* **Registros de um conjunto de perguntas espaciais**:
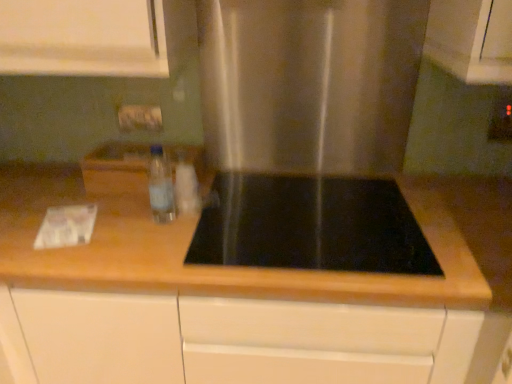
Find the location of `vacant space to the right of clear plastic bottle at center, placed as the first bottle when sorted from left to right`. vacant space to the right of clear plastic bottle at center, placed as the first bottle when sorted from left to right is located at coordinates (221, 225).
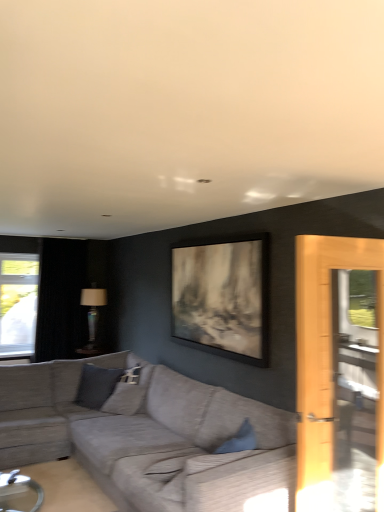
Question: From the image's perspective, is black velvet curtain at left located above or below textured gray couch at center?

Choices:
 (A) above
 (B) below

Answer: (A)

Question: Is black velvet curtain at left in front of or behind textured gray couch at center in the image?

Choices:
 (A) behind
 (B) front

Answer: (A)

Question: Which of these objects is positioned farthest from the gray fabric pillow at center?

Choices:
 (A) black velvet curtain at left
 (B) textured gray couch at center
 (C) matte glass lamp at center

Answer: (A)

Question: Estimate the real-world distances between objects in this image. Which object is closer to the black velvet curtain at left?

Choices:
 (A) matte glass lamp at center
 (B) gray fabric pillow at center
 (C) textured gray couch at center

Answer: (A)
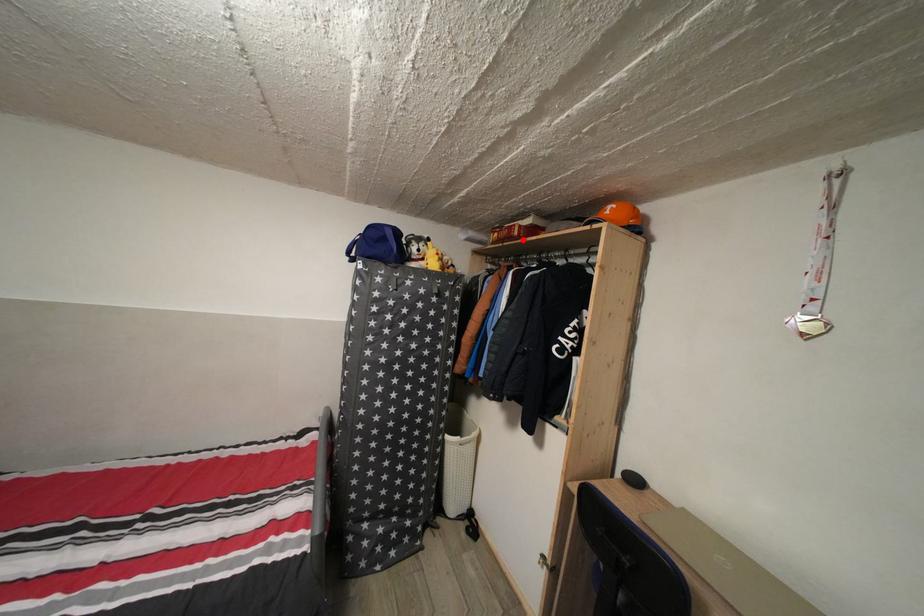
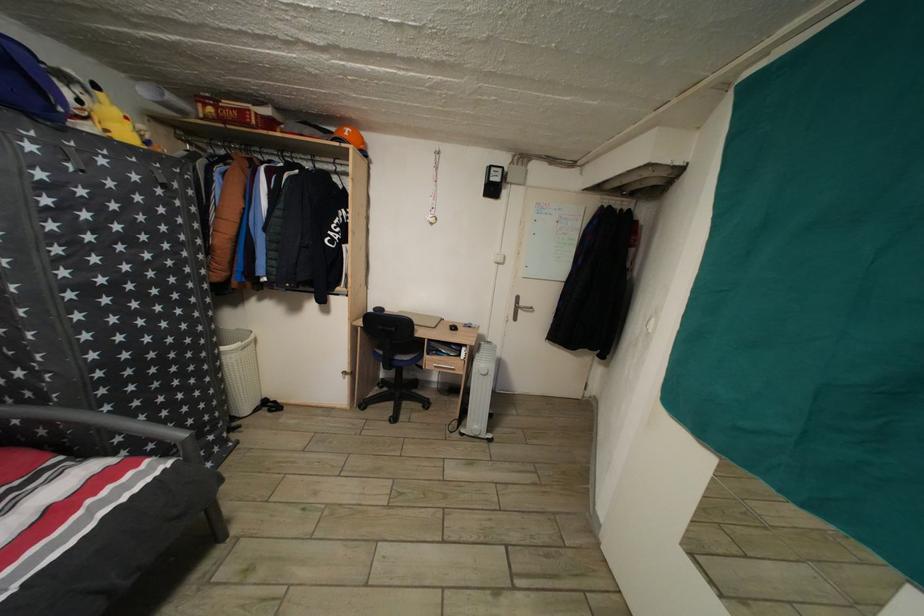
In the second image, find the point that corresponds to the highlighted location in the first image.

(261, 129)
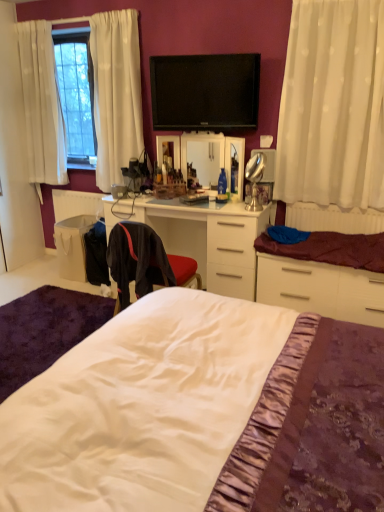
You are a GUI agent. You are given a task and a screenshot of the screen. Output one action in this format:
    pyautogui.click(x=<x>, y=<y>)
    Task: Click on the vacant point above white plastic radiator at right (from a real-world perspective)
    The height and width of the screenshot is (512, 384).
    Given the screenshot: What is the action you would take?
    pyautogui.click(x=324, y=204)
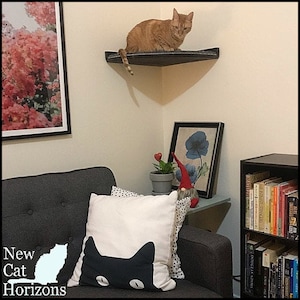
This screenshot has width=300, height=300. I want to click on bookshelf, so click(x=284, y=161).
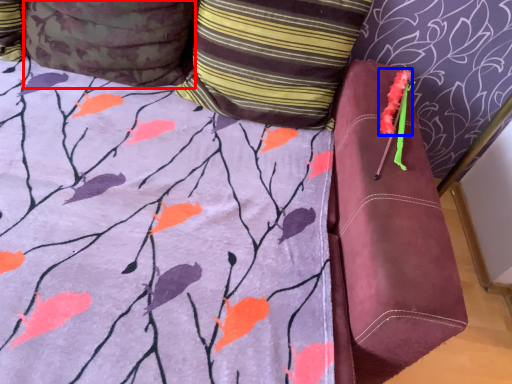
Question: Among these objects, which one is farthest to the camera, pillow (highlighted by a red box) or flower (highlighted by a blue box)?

* **TAREFA SOLICITADA**:
Reescreva todos os registros acima trocando "black velvet curtain" por "dark velvet curtain" e mantendo todo o restante inalterado. Não inclua as imagens na resposta.

* **RESULTADO DA TAREFA**:
Find the location of `vacant space to the right of clear plastic bottle at center, placed as the first bottle when sorted from left to right`. vacant space to the right of clear plastic bottle at center, placed as the first bottle when sorted from left to right is located at coordinates (221, 225).
Question: From the image's perspective, is dark velvet curtain at left located above or below textured gray couch at center?

Choices:
 (A) above
 (B) below

Answer: (A)

Question: Is dark velvet curtain at left in front of or behind textured gray couch at center in the image?

Choices:
 (A) behind
 (B) front

Answer: (A)

Question: Which of these objects is positioned farthest from the gray fabric pillow at center?

Choices:
 (A) dark velvet curtain at left
 (B) textured gray couch at center
 (C) matte glass lamp at center

Answer: (A)

Question: Estimate the real-world distances between objects in this image. Which object is closer to the dark velvet curtain at left?

Choices:
 (A) matte glass lamp at center
 (B) gray fabric pillow at center
 (C) textured gray couch at center

Answer: (A)
In the second image, find the point that corresponds to the highlighted location in the first image.

(261, 129)
You are a GUI agent. You are given a task and a screenshot of the screen. Output one action in this format:
    pyautogui.click(x=<x>, y=<y>)
    Task: Click on the vacant point above white plastic radiator at right (from a real-world perspective)
    The height and width of the screenshot is (512, 384).
    Given the screenshot: What is the action you would take?
    pyautogui.click(x=324, y=204)
This screenshot has width=300, height=300. I want to click on bookshelf, so click(x=284, y=161).
Question: Among these objects, which one is farthest to the camera, pillow (highlighted by a red box) or flower (highlighted by a blue box)?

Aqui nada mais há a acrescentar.